Dataset entries:
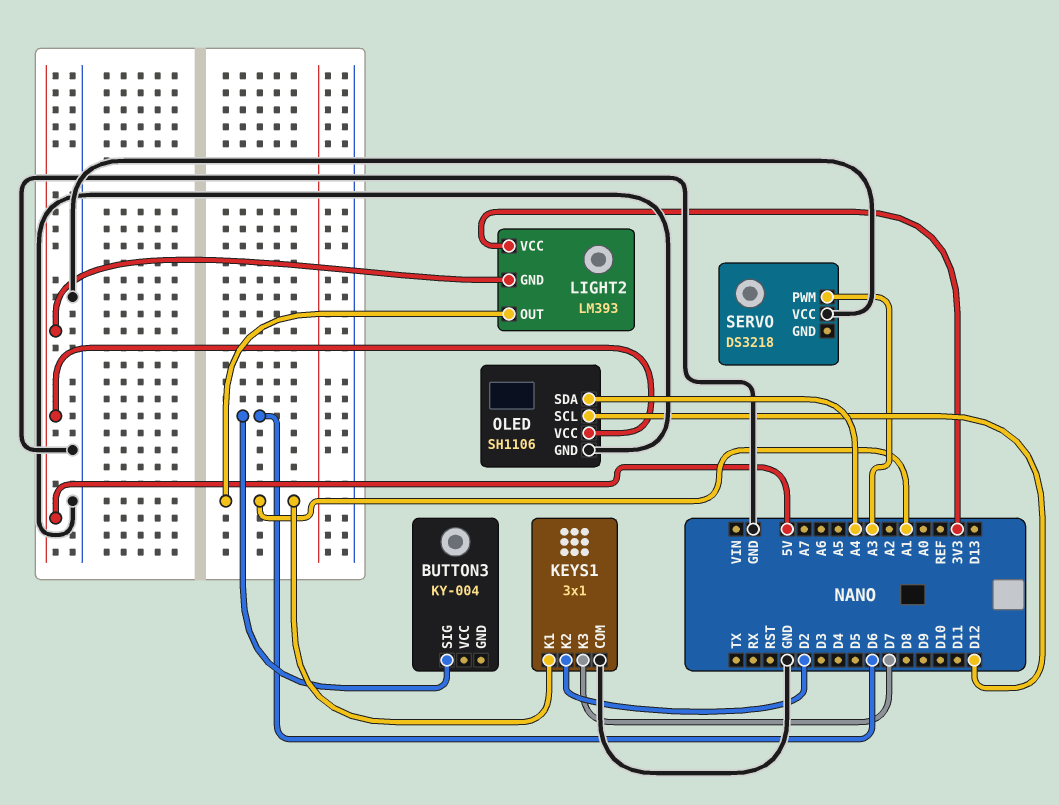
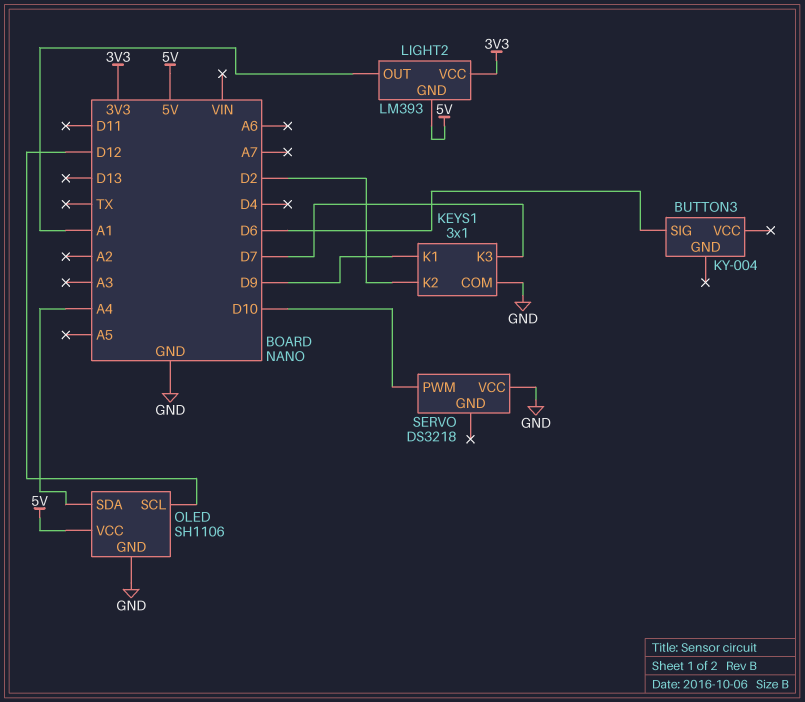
KEYS1 pin K1: A1 -> D9
SERVO pin PWM: A3 -> D10

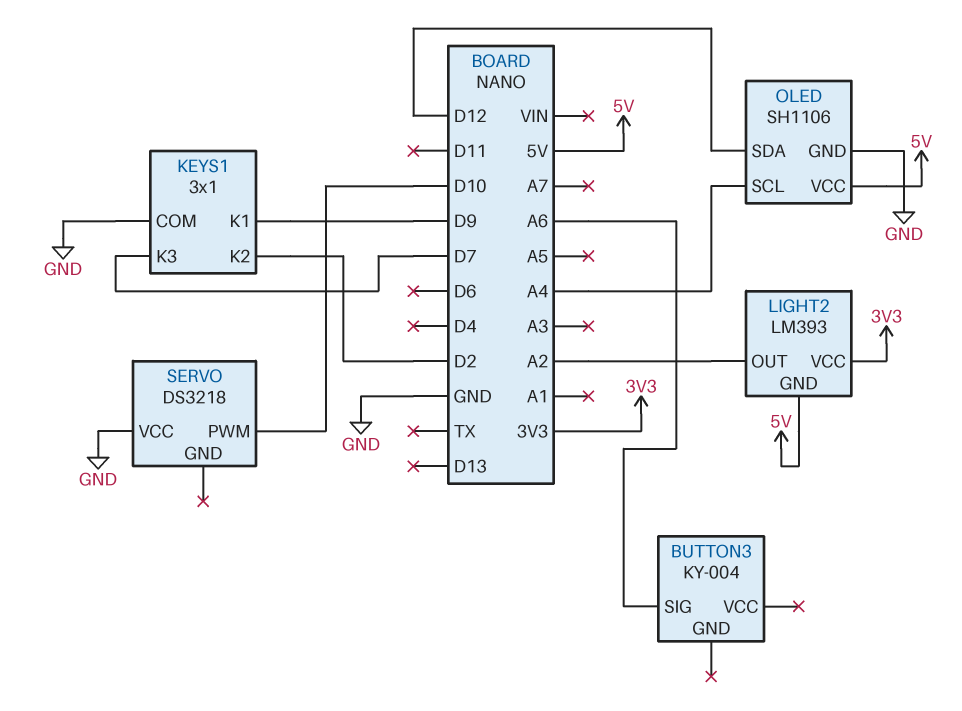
BUTTON3 pin SIG: D6 -> A6
LIGHT2 pin OUT: A1 -> A2
OLED pin SCL: D12 -> A4
OLED pin SDA: A4 -> D12

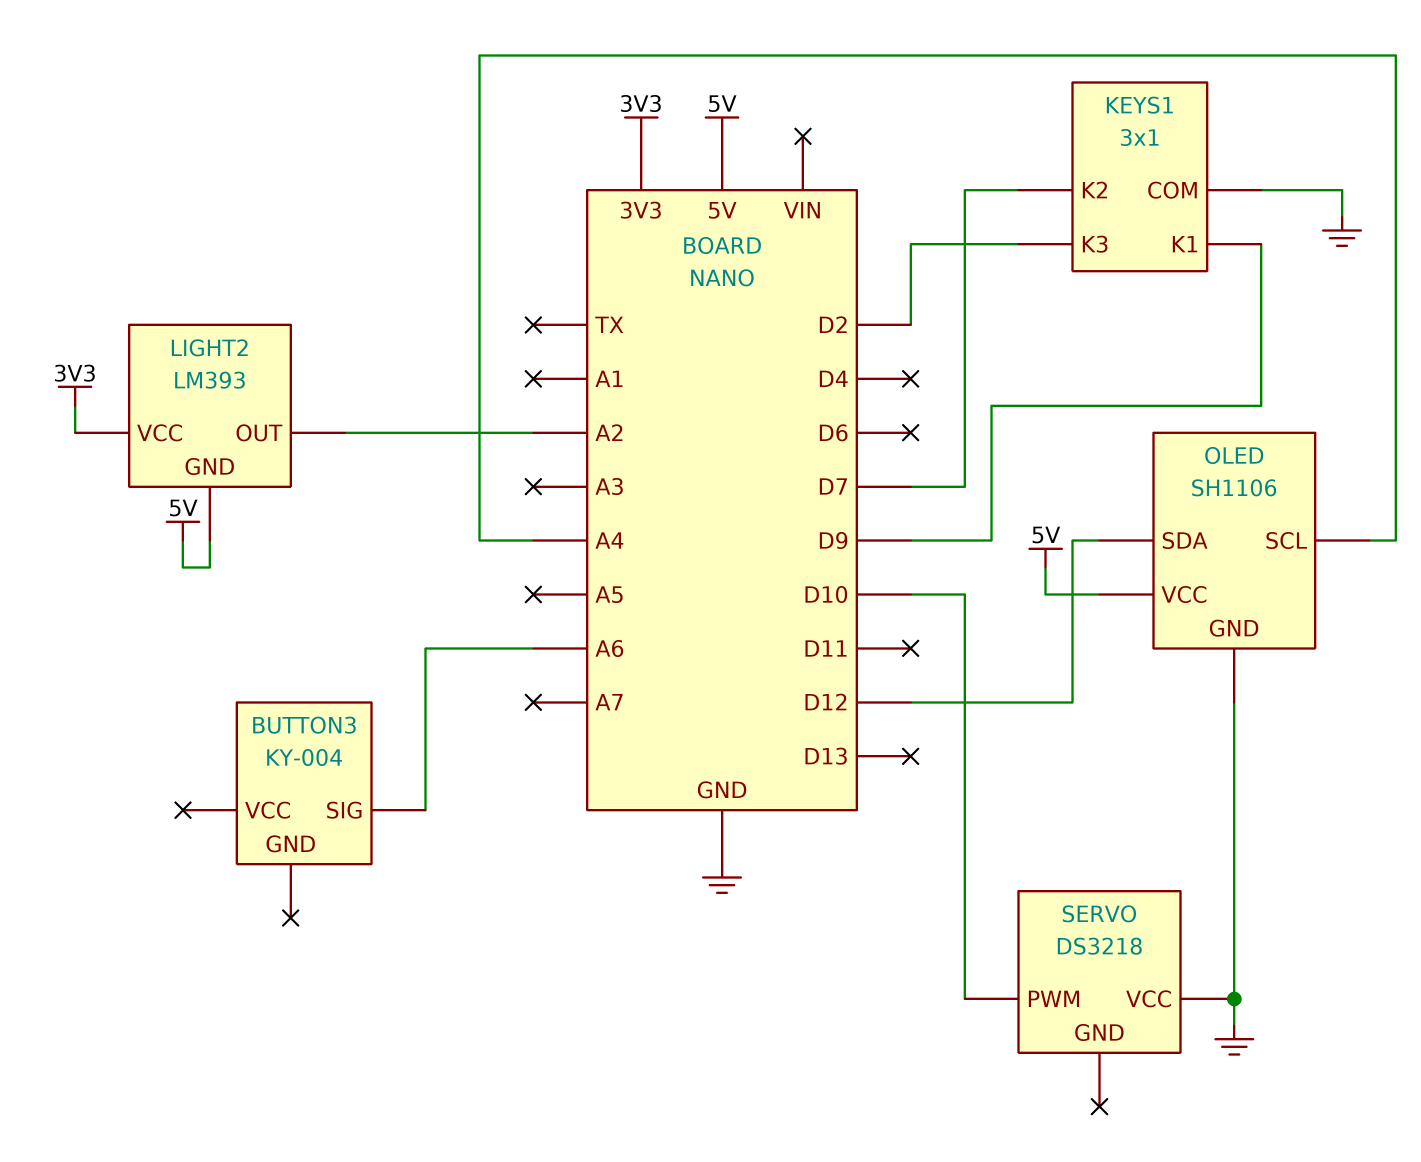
KEYS1 pin K2: D2 -> D7
KEYS1 pin K3: D7 -> D2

What the exercise asks:
Your reply should hold exactly the lines from the line containing "OLED pin SDA: A4 -> D12" through the final line of the listing, and none of the pictures.

Result below:
OLED pin SDA: A4 -> D12

KEYS1 pin K2: D2 -> D7
KEYS1 pin K3: D7 -> D2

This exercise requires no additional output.